Task - Your answer should be an exact copy of the data.

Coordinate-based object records
········
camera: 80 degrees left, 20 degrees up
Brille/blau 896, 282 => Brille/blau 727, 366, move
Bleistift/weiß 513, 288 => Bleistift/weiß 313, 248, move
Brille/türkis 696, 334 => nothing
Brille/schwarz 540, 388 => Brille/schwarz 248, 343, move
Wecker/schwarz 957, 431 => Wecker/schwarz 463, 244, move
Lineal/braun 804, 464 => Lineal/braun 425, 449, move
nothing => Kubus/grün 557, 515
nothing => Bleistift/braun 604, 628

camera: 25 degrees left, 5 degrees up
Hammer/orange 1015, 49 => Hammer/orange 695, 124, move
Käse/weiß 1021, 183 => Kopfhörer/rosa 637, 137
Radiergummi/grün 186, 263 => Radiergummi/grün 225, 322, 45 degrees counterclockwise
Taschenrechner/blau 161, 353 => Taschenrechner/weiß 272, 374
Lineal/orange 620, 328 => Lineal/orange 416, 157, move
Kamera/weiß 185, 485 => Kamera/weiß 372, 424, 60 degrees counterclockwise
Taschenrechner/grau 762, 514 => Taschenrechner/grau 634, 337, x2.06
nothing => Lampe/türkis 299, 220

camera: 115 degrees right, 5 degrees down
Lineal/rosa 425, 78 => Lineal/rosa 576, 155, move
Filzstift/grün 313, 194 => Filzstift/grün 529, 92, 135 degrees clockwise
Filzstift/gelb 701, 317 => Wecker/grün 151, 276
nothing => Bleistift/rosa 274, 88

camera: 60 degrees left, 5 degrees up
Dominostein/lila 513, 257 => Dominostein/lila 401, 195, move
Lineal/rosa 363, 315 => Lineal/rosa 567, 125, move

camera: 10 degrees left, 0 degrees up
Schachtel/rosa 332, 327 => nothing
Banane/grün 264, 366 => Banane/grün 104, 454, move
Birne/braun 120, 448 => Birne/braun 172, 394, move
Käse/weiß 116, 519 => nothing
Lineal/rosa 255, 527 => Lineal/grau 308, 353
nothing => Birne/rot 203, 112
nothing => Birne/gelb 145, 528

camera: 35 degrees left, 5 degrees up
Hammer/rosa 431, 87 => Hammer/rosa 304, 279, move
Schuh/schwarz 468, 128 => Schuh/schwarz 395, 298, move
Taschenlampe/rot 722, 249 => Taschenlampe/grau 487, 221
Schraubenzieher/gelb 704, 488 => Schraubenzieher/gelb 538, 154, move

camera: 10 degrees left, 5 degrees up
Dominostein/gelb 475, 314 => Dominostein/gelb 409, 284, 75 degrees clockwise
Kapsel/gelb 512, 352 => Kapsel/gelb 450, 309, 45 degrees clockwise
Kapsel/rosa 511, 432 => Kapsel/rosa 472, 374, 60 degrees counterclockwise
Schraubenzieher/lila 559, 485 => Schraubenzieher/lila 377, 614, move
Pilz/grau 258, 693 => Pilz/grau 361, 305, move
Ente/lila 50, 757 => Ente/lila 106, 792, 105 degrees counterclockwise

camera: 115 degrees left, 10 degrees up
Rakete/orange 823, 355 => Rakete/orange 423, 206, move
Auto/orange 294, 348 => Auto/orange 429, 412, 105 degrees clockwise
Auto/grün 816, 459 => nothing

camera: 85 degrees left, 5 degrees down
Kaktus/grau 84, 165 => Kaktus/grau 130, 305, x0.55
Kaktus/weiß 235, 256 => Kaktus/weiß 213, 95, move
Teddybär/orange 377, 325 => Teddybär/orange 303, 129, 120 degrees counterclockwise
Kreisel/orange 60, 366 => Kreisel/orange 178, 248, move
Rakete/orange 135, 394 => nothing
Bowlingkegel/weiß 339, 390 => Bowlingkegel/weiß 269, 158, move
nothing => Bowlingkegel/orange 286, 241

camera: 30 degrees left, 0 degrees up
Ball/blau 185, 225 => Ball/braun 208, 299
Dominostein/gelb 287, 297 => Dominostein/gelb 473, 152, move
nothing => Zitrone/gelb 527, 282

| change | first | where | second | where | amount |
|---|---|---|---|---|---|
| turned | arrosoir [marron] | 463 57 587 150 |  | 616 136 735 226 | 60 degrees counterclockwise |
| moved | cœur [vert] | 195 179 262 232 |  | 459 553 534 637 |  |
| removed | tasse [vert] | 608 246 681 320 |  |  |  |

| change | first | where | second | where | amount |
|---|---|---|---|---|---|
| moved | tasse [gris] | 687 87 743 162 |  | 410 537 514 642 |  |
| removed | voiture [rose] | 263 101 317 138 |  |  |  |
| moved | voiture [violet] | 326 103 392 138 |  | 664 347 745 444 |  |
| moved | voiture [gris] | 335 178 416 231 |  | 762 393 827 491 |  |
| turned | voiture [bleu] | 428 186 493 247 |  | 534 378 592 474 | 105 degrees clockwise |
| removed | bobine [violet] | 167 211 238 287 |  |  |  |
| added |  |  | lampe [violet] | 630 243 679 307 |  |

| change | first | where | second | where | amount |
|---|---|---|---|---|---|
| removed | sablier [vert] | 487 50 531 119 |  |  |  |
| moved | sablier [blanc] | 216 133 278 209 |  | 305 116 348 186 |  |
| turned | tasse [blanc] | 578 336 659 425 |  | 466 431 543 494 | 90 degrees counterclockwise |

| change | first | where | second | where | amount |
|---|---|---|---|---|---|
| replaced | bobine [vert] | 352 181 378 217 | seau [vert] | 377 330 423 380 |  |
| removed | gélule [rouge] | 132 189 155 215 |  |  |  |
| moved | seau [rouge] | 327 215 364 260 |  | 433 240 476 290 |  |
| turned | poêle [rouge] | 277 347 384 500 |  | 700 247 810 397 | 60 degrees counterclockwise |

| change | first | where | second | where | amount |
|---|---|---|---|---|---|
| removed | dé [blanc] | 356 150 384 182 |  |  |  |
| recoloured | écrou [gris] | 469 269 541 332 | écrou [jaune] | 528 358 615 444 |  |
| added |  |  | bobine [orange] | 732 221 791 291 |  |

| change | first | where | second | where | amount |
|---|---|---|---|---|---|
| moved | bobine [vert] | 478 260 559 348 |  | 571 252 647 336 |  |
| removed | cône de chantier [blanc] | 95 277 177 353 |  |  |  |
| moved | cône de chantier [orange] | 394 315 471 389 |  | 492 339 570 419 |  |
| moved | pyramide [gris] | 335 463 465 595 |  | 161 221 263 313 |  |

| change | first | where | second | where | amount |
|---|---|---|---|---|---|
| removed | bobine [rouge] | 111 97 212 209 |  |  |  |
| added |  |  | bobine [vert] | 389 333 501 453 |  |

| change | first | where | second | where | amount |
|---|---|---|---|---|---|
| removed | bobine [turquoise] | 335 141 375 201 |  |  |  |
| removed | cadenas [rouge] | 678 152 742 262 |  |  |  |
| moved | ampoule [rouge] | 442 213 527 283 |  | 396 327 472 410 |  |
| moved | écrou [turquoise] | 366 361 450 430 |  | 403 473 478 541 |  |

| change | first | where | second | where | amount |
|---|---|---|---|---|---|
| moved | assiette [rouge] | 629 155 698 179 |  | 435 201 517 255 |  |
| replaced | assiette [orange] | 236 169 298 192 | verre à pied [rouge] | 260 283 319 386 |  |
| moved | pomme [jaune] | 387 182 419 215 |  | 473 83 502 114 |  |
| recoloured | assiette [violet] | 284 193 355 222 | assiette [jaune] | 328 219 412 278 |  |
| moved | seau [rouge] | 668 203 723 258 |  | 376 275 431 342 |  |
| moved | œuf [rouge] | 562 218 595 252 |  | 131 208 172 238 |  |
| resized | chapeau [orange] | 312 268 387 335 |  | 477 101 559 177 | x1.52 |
········
Expected answer -
camera: 80 degrees left, 20 degrees up
Brille/blau 896, 282 => Brille/blau 727, 366, move
Bleistift/weiß 513, 288 => Bleistift/weiß 313, 248, move
Brille/türkis 696, 334 => nothing
Brille/schwarz 540, 388 => Brille/schwarz 248, 343, move
Wecker/schwarz 957, 431 => Wecker/schwarz 463, 244, move
Lineal/braun 804, 464 => Lineal/braun 425, 449, move
nothing => Kubus/grün 557, 515
nothing => Bleistift/braun 604, 628

camera: 25 degrees left, 5 degrees up
Hammer/orange 1015, 49 => Hammer/orange 695, 124, move
Käse/weiß 1021, 183 => Kopfhörer/rosa 637, 137
Radiergummi/grün 186, 263 => Radiergummi/grün 225, 322, 45 degrees counterclockwise
Taschenrechner/blau 161, 353 => Taschenrechner/weiß 272, 374
Lineal/orange 620, 328 => Lineal/orange 416, 157, move
Kamera/weiß 185, 485 => Kamera/weiß 372, 424, 60 degrees counterclockwise
Taschenrechner/grau 762, 514 => Taschenrechner/grau 634, 337, x2.06
nothing => Lampe/türkis 299, 220

camera: 115 degrees right, 5 degrees down
Lineal/rosa 425, 78 => Lineal/rosa 576, 155, move
Filzstift/grün 313, 194 => Filzstift/grün 529, 92, 135 degrees clockwise
Filzstift/gelb 701, 317 => Wecker/grün 151, 276
nothing => Bleistift/rosa 274, 88

camera: 60 degrees left, 5 degrees up
Dominostein/lila 513, 257 => Dominostein/lila 401, 195, move
Lineal/rosa 363, 315 => Lineal/rosa 567, 125, move

camera: 10 degrees left, 0 degrees up
Schachtel/rosa 332, 327 => nothing
Banane/grün 264, 366 => Banane/grün 104, 454, move
Birne/braun 120, 448 => Birne/braun 172, 394, move
Käse/weiß 116, 519 => nothing
Lineal/rosa 255, 527 => Lineal/grau 308, 353
nothing => Birne/rot 203, 112
nothing => Birne/gelb 145, 528

camera: 35 degrees left, 5 degrees up
Hammer/rosa 431, 87 => Hammer/rosa 304, 279, move
Schuh/schwarz 468, 128 => Schuh/schwarz 395, 298, move
Taschenlampe/rot 722, 249 => Taschenlampe/grau 487, 221
Schraubenzieher/gelb 704, 488 => Schraubenzieher/gelb 538, 154, move

camera: 10 degrees left, 5 degrees up
Dominostein/gelb 475, 314 => Dominostein/gelb 409, 284, 75 degrees clockwise
Kapsel/gelb 512, 352 => Kapsel/gelb 450, 309, 45 degrees clockwise
Kapsel/rosa 511, 432 => Kapsel/rosa 472, 374, 60 degrees counterclockwise
Schraubenzieher/lila 559, 485 => Schraubenzieher/lila 377, 614, move
Pilz/grau 258, 693 => Pilz/grau 361, 305, move
Ente/lila 50, 757 => Ente/lila 106, 792, 105 degrees counterclockwise

camera: 115 degrees left, 10 degrees up
Rakete/orange 823, 355 => Rakete/orange 423, 206, move
Auto/orange 294, 348 => Auto/orange 429, 412, 105 degrees clockwise
Auto/grün 816, 459 => nothing

camera: 85 degrees left, 5 degrees down
Kaktus/grau 84, 165 => Kaktus/grau 130, 305, x0.55
Kaktus/weiß 235, 256 => Kaktus/weiß 213, 95, move
Teddybär/orange 377, 325 => Teddybär/orange 303, 129, 120 degrees counterclockwise
Kreisel/orange 60, 366 => Kreisel/orange 178, 248, move
Rakete/orange 135, 394 => nothing
Bowlingkegel/weiß 339, 390 => Bowlingkegel/weiß 269, 158, move
nothing => Bowlingkegel/orange 286, 241

camera: 30 degrees left, 0 degrees up
Ball/blau 185, 225 => Ball/braun 208, 299
Dominostein/gelb 287, 297 => Dominostein/gelb 473, 152, move
nothing => Zitrone/gelb 527, 282

| change | first | where | second | where | amount |
|---|---|---|---|---|---|
| turned | arrosoir [marron] | 463 57 587 150 |  | 616 136 735 226 | 60 degrees counterclockwise |
| moved | cœur [vert] | 195 179 262 232 |  | 459 553 534 637 |  |
| removed | tasse [vert] | 608 246 681 320 |  |  |  |

| change | first | where | second | where | amount |
|---|---|---|---|---|---|
| moved | tasse [gris] | 687 87 743 162 |  | 410 537 514 642 |  |
| removed | voiture [rose] | 263 101 317 138 |  |  |  |
| moved | voiture [violet] | 326 103 392 138 |  | 664 347 745 444 |  |
| moved | voiture [gris] | 335 178 416 231 |  | 762 393 827 491 |  |
| turned | voiture [bleu] | 428 186 493 247 |  | 534 378 592 474 | 105 degrees clockwise |
| removed | bobine [violet] | 167 211 238 287 |  |  |  |
| added |  |  | lampe [violet] | 630 243 679 307 |  |

| change | first | where | second | where | amount |
|---|---|---|---|---|---|
| removed | sablier [vert] | 487 50 531 119 |  |  |  |
| moved | sablier [blanc] | 216 133 278 209 |  | 305 116 348 186 |  |
| turned | tasse [blanc] | 578 336 659 425 |  | 466 431 543 494 | 90 degrees counterclockwise |

| change | first | where | second | where | amount |
|---|---|---|---|---|---|
| replaced | bobine [vert] | 352 181 378 217 | seau [vert] | 377 330 423 380 |  |
| removed | gélule [rouge] | 132 189 155 215 |  |  |  |
| moved | seau [rouge] | 327 215 364 260 |  | 433 240 476 290 |  |
| turned | poêle [rouge] | 277 347 384 500 |  | 700 247 810 397 | 60 degrees counterclockwise |

| change | first | where | second | where | amount |
|---|---|---|---|---|---|
| removed | dé [blanc] | 356 150 384 182 |  |  |  |
| recoloured | écrou [gris] | 469 269 541 332 | écrou [jaune] | 528 358 615 444 |  |
| added |  |  | bobine [orange] | 732 221 791 291 |  |

| change | first | where | second | where | amount |
|---|---|---|---|---|---|
| moved | bobine [vert] | 478 260 559 348 |  | 571 252 647 336 |  |
| removed | cône de chantier [blanc] | 95 277 177 353 |  |  |  |
| moved | cône de chantier [orange] | 394 315 471 389 |  | 492 339 570 419 |  |
| moved | pyramide [gris] | 335 463 465 595 |  | 161 221 263 313 |  |

| change | first | where | second | where | amount |
|---|---|---|---|---|---|
| removed | bobine [rouge] | 111 97 212 209 |  |  |  |
| added |  |  | bobine [vert] | 389 333 501 453 |  |

| change | first | where | second | where | amount |
|---|---|---|---|---|---|
| removed | bobine [turquoise] | 335 141 375 201 |  |  |  |
| removed | cadenas [rouge] | 678 152 742 262 |  |  |  |
| moved | ampoule [rouge] | 442 213 527 283 |  | 396 327 472 410 |  |
| moved | écrou [turquoise] | 366 361 450 430 |  | 403 473 478 541 |  |

| change | first | where | second | where | amount |
|---|---|---|---|---|---|
| moved | assiette [rouge] | 629 155 698 179 |  | 435 201 517 255 |  |
| replaced | assiette [orange] | 236 169 298 192 | verre à pied [rouge] | 260 283 319 386 |  |
| moved | pomme [jaune] | 387 182 419 215 |  | 473 83 502 114 |  |
| recoloured | assiette [violet] | 284 193 355 222 | assiette [jaune] | 328 219 412 278 |  |
| moved | seau [rouge] | 668 203 723 258 |  | 376 275 431 342 |  |
| moved | œuf [rouge] | 562 218 595 252 |  | 131 208 172 238 |  |
| resized | chapeau [orange] | 312 268 387 335 |  | 477 101 559 177 | x1.52 |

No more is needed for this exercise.